[Data shown Boundary: Start]
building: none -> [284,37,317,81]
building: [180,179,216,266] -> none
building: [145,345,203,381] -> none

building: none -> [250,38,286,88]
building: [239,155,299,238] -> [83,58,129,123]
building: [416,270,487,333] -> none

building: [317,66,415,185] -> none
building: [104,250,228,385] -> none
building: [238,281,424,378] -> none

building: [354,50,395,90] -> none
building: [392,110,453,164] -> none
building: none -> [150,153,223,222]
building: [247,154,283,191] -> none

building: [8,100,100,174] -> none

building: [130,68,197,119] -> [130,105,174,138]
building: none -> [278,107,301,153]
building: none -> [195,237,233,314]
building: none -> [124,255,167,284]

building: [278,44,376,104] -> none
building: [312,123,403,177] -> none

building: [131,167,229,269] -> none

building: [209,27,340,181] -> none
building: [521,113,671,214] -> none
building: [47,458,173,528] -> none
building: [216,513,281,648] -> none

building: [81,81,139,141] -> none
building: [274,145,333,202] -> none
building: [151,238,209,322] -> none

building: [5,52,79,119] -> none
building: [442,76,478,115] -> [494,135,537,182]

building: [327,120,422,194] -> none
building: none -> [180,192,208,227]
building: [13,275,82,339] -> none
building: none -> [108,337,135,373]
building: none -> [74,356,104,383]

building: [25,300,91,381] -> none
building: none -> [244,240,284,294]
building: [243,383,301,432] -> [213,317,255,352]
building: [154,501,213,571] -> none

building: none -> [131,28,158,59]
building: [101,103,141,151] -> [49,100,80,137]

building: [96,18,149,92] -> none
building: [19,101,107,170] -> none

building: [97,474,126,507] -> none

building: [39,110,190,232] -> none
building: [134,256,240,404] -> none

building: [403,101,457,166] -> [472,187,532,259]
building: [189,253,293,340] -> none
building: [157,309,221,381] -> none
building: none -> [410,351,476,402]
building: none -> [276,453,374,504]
[Data shown Boundary: End]
• What you will do:
Please retype the records above starting with the line that contains "building: none -> [410,351,476,402]" and stopping after the last line, changing nothing.

• Response:
building: none -> [410,351,476,402]
building: none -> [276,453,374,504]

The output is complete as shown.